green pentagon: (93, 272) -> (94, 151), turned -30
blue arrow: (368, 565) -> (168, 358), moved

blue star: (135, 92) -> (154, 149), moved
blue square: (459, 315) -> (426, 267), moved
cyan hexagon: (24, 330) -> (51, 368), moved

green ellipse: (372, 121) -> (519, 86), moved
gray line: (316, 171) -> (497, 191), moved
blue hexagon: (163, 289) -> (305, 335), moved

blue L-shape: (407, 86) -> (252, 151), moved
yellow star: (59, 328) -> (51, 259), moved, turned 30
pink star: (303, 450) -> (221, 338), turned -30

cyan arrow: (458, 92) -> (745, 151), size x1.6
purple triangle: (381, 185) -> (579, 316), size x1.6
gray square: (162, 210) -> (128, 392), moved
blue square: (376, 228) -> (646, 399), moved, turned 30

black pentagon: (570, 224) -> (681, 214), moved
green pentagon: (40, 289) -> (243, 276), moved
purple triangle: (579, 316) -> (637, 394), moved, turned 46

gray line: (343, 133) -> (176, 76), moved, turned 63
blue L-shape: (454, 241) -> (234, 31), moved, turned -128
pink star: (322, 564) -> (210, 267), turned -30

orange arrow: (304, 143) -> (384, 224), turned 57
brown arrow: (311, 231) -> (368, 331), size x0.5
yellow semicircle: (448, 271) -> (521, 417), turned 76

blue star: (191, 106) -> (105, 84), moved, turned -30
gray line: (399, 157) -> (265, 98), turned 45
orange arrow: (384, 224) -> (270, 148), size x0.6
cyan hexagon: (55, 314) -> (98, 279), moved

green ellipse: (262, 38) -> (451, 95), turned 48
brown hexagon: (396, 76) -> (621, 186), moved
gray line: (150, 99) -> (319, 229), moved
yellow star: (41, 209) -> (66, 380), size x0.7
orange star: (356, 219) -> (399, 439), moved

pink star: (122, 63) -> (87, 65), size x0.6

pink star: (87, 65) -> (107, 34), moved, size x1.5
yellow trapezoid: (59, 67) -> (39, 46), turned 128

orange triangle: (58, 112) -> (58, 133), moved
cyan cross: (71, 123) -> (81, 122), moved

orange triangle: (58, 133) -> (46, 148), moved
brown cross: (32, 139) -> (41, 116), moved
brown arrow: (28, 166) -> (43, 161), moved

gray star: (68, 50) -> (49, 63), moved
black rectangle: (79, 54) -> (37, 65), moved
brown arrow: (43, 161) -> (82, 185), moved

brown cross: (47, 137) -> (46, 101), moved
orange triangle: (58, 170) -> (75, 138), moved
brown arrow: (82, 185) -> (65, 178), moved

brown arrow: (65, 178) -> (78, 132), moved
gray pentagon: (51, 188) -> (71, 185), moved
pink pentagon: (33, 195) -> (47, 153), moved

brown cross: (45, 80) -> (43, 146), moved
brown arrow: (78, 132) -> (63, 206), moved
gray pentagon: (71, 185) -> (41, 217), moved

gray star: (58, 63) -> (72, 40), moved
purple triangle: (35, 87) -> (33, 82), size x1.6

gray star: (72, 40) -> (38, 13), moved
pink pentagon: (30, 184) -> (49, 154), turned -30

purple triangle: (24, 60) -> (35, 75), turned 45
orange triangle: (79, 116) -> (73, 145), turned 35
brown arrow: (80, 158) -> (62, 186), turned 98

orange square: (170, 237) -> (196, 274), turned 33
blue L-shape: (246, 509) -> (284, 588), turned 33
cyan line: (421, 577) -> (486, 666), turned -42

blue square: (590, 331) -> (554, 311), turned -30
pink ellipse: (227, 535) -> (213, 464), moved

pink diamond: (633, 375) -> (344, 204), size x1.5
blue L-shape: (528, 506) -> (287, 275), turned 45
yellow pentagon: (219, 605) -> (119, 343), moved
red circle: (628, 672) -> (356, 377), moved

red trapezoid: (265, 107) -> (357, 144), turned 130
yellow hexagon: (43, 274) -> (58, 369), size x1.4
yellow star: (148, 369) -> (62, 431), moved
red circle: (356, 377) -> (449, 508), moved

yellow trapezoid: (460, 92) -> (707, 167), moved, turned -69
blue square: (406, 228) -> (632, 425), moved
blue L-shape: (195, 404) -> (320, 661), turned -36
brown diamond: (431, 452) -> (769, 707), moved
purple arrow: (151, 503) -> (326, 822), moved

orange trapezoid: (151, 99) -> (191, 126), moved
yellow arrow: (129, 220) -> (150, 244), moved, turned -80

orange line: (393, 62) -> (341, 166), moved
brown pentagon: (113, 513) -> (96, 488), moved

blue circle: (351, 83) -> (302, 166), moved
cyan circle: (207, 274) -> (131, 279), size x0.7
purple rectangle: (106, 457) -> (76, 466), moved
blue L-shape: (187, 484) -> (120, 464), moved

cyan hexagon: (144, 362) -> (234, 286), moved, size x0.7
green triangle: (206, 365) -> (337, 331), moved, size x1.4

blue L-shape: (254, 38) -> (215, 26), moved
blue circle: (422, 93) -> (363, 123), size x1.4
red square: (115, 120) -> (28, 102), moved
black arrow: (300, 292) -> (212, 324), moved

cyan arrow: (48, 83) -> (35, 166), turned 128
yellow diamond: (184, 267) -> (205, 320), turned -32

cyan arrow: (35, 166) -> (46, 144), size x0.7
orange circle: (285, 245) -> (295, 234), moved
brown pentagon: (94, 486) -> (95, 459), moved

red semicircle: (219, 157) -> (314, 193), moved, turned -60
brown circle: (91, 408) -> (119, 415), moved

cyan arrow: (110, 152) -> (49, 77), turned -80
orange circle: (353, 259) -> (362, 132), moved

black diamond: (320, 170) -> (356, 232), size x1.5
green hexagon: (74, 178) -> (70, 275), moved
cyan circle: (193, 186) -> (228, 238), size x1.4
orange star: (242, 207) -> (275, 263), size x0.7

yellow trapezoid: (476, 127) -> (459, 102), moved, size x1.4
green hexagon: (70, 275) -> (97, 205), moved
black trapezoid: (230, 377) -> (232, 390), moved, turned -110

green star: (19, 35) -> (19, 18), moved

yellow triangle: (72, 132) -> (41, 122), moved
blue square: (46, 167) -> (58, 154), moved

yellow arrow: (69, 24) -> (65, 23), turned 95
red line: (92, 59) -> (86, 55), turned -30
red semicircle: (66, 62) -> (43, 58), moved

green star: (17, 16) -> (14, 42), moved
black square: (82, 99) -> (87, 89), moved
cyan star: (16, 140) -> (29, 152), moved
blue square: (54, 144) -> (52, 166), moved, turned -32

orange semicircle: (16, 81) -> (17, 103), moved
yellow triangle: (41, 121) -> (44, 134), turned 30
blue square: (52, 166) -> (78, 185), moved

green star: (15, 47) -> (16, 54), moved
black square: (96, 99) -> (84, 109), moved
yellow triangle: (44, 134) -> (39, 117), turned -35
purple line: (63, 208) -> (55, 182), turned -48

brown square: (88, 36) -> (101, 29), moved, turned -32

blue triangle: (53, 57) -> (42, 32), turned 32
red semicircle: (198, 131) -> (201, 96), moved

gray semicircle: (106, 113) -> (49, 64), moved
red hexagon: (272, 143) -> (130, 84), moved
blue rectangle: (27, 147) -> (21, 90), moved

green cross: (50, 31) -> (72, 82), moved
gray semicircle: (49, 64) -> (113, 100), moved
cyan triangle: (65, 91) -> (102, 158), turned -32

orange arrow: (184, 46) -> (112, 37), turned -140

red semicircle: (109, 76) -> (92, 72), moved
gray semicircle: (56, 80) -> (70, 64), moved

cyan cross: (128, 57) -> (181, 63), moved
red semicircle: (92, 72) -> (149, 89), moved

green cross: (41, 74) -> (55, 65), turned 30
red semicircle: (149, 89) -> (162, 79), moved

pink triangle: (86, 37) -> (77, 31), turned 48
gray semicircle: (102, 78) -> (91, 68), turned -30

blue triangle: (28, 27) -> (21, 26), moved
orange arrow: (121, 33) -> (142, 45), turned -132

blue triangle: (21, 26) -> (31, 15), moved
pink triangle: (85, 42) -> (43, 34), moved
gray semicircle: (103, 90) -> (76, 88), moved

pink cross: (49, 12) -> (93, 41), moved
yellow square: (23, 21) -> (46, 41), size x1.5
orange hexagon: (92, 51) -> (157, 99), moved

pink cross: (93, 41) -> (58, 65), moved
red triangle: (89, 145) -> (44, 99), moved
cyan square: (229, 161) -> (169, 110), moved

→ WHAT IS BEING ASKED: Copy each line above where the string "green" occurs.

→ WRITTEN RESPONSE:
green pentagon: (93, 272) -> (94, 151), turned -30
green ellipse: (372, 121) -> (519, 86), moved
green pentagon: (40, 289) -> (243, 276), moved
green ellipse: (262, 38) -> (451, 95), turned 48
green triangle: (206, 365) -> (337, 331), moved, size x1.4
green hexagon: (74, 178) -> (70, 275), moved
green hexagon: (70, 275) -> (97, 205), moved
green star: (19, 35) -> (19, 18), moved
green star: (17, 16) -> (14, 42), moved
green star: (15, 47) -> (16, 54), moved
green cross: (50, 31) -> (72, 82), moved
green cross: (41, 74) -> (55, 65), turned 30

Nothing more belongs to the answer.